═══ SOURCE DATA

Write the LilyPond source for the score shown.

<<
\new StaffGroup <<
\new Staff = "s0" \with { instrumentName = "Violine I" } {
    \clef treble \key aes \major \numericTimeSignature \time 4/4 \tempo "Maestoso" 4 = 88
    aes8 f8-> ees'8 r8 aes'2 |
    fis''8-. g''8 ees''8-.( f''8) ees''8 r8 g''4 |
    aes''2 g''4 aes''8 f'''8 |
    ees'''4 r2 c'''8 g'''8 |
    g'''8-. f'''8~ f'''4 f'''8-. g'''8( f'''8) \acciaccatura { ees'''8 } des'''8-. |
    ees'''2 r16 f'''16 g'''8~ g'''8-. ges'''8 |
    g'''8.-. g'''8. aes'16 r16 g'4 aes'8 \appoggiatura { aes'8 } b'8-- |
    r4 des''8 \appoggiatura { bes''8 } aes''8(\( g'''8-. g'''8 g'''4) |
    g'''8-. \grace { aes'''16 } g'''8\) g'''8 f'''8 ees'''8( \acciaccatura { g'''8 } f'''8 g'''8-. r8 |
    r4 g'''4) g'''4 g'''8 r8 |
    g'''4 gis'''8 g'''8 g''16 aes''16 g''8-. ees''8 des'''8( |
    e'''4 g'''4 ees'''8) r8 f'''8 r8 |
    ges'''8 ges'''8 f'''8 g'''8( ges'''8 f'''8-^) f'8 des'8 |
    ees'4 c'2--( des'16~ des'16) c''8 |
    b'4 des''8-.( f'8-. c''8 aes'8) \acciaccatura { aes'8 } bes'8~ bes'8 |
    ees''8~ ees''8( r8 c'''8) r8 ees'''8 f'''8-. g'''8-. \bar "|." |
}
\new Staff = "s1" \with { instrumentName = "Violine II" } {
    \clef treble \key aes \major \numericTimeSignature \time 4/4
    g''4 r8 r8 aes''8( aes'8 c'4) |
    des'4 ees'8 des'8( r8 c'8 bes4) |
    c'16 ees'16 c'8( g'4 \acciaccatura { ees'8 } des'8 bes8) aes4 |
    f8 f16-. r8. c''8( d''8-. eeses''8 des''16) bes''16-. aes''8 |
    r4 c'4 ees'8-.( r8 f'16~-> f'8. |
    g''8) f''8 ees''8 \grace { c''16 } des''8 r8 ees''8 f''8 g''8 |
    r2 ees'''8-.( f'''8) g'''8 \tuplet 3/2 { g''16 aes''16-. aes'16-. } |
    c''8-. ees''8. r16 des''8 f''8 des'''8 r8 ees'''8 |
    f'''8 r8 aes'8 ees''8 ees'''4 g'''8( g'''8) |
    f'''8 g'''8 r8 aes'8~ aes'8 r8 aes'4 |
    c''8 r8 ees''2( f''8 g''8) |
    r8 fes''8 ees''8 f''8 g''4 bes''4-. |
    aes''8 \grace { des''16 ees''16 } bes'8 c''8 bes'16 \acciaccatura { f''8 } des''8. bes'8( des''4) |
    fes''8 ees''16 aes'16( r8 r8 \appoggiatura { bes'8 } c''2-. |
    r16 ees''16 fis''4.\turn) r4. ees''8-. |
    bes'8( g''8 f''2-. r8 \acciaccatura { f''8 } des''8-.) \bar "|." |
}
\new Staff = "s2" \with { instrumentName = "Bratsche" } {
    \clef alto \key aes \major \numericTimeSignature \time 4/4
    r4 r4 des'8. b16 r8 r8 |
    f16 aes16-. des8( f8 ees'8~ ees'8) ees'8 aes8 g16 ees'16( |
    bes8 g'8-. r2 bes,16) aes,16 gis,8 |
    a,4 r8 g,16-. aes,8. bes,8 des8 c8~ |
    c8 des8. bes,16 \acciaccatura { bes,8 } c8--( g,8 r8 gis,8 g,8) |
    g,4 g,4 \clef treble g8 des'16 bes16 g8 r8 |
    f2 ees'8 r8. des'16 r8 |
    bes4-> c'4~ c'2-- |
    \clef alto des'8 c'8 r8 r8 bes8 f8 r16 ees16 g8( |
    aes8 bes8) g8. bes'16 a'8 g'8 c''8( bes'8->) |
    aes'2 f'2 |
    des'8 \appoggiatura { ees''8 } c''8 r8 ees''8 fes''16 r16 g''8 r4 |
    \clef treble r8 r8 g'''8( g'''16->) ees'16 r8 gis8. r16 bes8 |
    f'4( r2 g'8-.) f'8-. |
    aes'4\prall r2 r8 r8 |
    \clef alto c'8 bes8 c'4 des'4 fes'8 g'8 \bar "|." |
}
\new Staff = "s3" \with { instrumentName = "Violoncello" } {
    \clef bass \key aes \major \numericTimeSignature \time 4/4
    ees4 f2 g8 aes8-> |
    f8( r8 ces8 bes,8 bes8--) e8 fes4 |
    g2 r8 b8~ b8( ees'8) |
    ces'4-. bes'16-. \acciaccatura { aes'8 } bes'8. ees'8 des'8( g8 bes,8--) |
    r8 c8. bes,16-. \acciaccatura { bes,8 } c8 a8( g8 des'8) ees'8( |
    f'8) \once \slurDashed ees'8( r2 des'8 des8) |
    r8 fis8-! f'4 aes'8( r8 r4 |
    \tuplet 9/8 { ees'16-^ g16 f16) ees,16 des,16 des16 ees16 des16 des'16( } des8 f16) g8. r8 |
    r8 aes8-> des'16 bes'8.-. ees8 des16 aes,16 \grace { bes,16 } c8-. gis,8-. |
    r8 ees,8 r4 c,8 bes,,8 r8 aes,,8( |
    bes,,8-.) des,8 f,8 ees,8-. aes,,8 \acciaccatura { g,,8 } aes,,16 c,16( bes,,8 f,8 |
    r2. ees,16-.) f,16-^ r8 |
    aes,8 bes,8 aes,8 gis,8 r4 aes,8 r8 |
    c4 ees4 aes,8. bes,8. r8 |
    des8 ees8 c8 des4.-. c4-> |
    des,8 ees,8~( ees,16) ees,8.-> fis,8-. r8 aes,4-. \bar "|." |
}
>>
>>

══════

Find every line in the items above that contains the string "numericTimeSignature", matching case exactly, and copy each of those lines in full.

    \clef treble \key aes \major \numericTimeSignature \time 4/4 \tempo "Maestoso" 4 = 88
    \clef treble \key aes \major \numericTimeSignature \time 4/4
    \clef alto \key aes \major \numericTimeSignature \time 4/4
    \clef bass \key aes \major \numericTimeSignature \time 4/4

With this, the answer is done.